RECORDS FOR PROCESSING |
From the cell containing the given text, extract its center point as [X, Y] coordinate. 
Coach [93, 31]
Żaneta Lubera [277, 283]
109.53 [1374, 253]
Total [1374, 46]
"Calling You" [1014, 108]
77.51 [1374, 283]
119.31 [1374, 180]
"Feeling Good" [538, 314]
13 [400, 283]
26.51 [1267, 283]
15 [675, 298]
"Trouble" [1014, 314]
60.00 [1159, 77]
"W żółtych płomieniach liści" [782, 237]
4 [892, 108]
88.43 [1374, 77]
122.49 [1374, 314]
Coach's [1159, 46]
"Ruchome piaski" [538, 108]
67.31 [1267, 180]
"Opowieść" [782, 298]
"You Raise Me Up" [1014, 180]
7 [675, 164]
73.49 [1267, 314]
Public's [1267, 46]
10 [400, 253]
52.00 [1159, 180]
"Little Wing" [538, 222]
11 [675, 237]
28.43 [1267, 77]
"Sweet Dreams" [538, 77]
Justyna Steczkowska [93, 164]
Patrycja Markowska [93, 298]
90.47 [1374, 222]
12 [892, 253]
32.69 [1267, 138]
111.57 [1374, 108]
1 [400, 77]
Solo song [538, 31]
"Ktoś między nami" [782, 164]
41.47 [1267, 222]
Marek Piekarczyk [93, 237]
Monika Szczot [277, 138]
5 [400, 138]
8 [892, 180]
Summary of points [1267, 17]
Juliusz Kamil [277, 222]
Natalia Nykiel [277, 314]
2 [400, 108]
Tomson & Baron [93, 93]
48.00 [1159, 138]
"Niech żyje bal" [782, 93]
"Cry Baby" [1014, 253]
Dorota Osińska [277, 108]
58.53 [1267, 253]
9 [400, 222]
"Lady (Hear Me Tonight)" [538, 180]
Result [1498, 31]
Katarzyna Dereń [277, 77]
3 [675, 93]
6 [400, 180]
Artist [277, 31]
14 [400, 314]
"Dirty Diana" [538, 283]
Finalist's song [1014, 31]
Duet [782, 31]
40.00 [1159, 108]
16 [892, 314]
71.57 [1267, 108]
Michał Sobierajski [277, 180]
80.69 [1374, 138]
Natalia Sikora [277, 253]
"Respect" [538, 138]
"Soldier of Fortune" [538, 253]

EXERCISE DESCRIPTION | Update the listing above by replacing "Summary of points" with "Points summary" and leave every other line unchanged.

ANSWER TO THE PROBLEM |
From the cell containing the given text, extract its center point as [X, Y] coordinate. 
Coach [93, 31]
Żaneta Lubera [277, 283]
109.53 [1374, 253]
Total [1374, 46]
"Calling You" [1014, 108]
77.51 [1374, 283]
119.31 [1374, 180]
"Feeling Good" [538, 314]
13 [400, 283]
26.51 [1267, 283]
15 [675, 298]
"Trouble" [1014, 314]
60.00 [1159, 77]
"W żółtych płomieniach liści" [782, 237]
4 [892, 108]
88.43 [1374, 77]
122.49 [1374, 314]
Coach's [1159, 46]
"Ruchome piaski" [538, 108]
67.31 [1267, 180]
"Opowieść" [782, 298]
"You Raise Me Up" [1014, 180]
7 [675, 164]
73.49 [1267, 314]
Public's [1267, 46]
10 [400, 253]
52.00 [1159, 180]
"Little Wing" [538, 222]
11 [675, 237]
28.43 [1267, 77]
"Sweet Dreams" [538, 77]
Justyna Steczkowska [93, 164]
Patrycja Markowska [93, 298]
90.47 [1374, 222]
12 [892, 253]
32.69 [1267, 138]
111.57 [1374, 108]
1 [400, 77]
Solo song [538, 31]
"Ktoś między nami" [782, 164]
41.47 [1267, 222]
Marek Piekarczyk [93, 237]
Monika Szczot [277, 138]
5 [400, 138]
8 [892, 180]
Points summary [1267, 17]
Juliusz Kamil [277, 222]
Natalia Nykiel [277, 314]
2 [400, 108]
Tomson & Baron [93, 93]
48.00 [1159, 138]
"Niech żyje bal" [782, 93]
"Cry Baby" [1014, 253]
Dorota Osińska [277, 108]
58.53 [1267, 253]
9 [400, 222]
"Lady (Hear Me Tonight)" [538, 180]
Result [1498, 31]
Katarzyna Dereń [277, 77]
3 [675, 93]
6 [400, 180]
Artist [277, 31]
14 [400, 314]
"Dirty Diana" [538, 283]
Finalist's song [1014, 31]
Duet [782, 31]
40.00 [1159, 108]
16 [892, 314]
71.57 [1267, 108]
Michał Sobierajski [277, 180]
80.69 [1374, 138]
Natalia Sikora [277, 253]
"Respect" [538, 138]
"Soldier of Fortune" [538, 253]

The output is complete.